### Images with polygon outlines
BEGIN

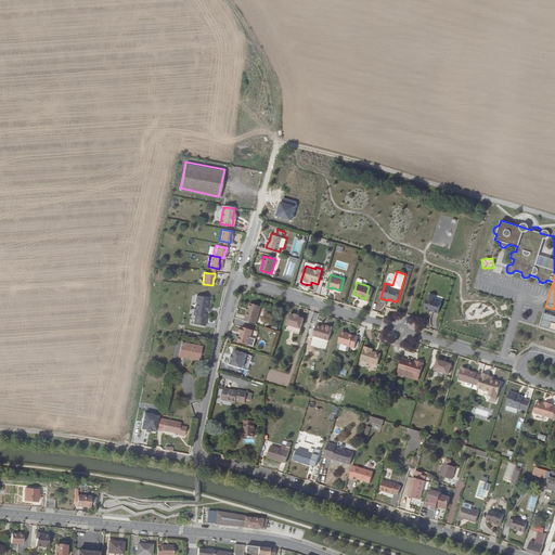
[(438,313),(441,302),(434,300),(435,296),(429,294),(425,309),(438,313)]
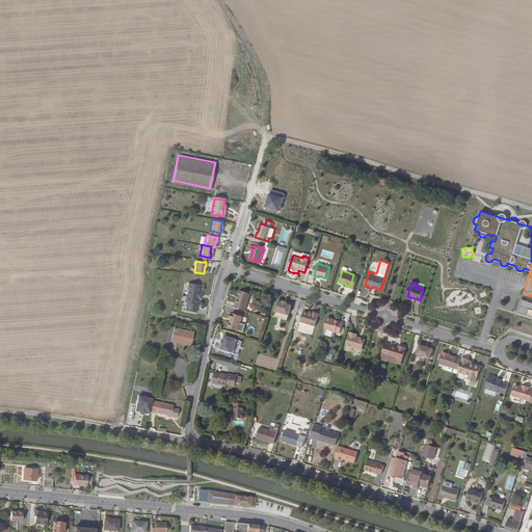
[(198,297),(200,297),(201,292),(200,291),(202,285),(190,283),(188,289),(189,289),(188,295),(187,294),(185,301),(187,301),(186,310),(196,312),(198,303),(197,303),(198,297)]
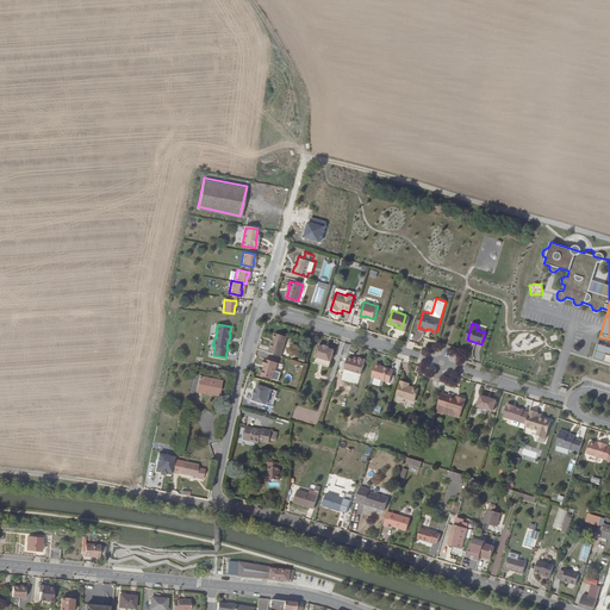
[(414,337),(416,341),(423,335),(421,331),(414,337)]
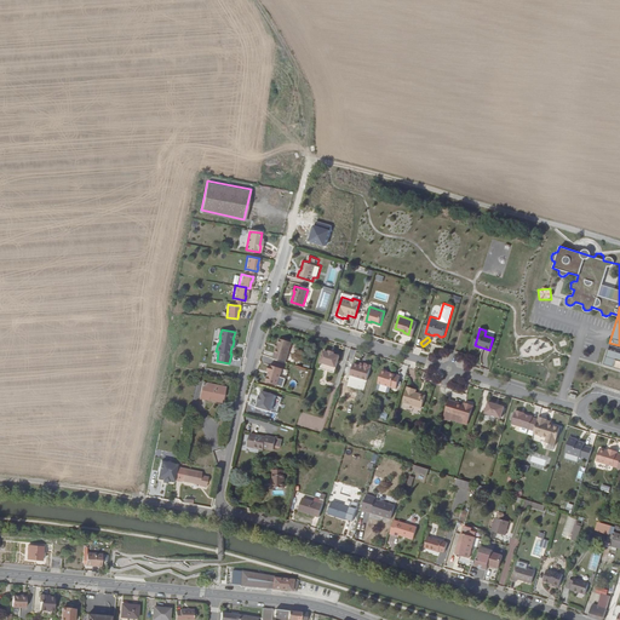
[(277,346),(274,356),(286,361),(292,343),(280,338),(279,344),(277,346)]
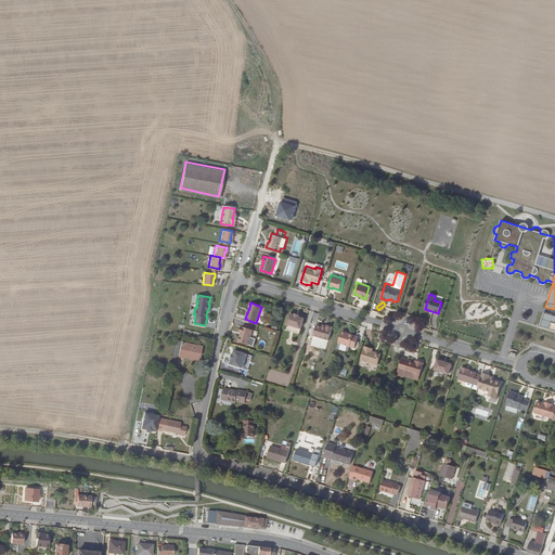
[(540,325),(554,328),(554,314),(544,311),(540,325)]
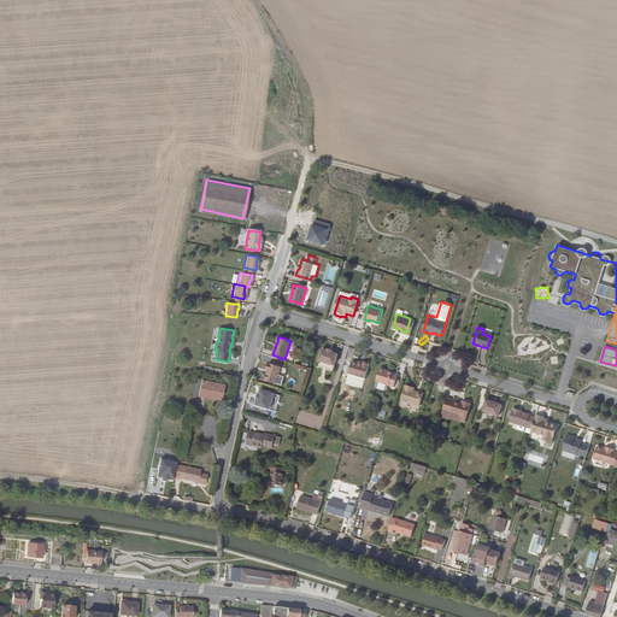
[(334,352),(328,350),(323,348),(317,365),(334,370),(339,353),(334,352)]
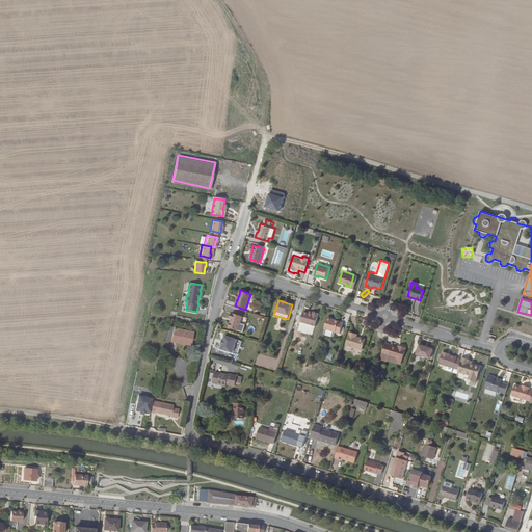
[(314,311),(314,312),(314,313),(310,312),(304,311),(301,321),(316,325),(320,313),(314,311)]
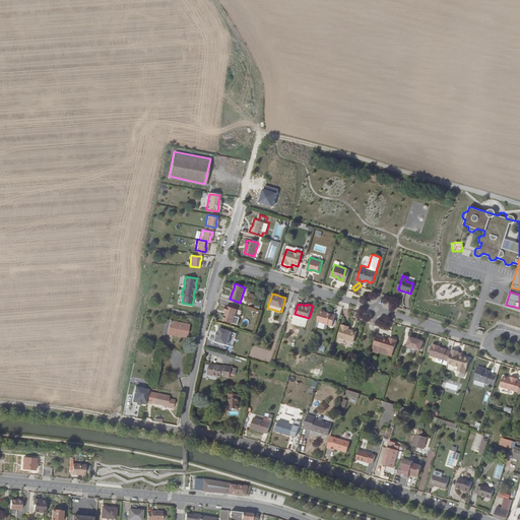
[(226,313),(225,314),(223,318),(224,319),(233,322),(238,308),(226,305),(224,310),(226,311),(228,311),(226,313)]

END

### EXERCISE AIM
When you copy the records above, keep every word exact and drop the pictures.

### FINAL ANSWER
[(438,313),(441,302),(434,300),(435,296),(429,294),(425,309),(438,313)]
[(198,297),(200,297),(201,292),(200,291),(202,285),(190,283),(188,289),(189,289),(188,295),(187,294),(185,301),(187,301),(186,310),(196,312),(198,303),(197,303),(198,297)]
[(414,337),(416,341),(423,335),(421,331),(414,337)]
[(277,346),(274,356),(286,361),(292,343),(280,338),(279,344),(277,346)]
[(540,325),(554,328),(554,314),(544,311),(540,325)]
[(334,352),(328,350),(323,348),(317,365),(334,370),(339,353),(334,352)]
[(314,311),(314,312),(314,313),(310,312),(304,311),(301,321),(316,325),(320,313),(314,311)]
[(226,313),(225,314),(223,318),(224,319),(233,322),(238,308),(226,305),(224,310),(226,311),(228,311),(226,313)]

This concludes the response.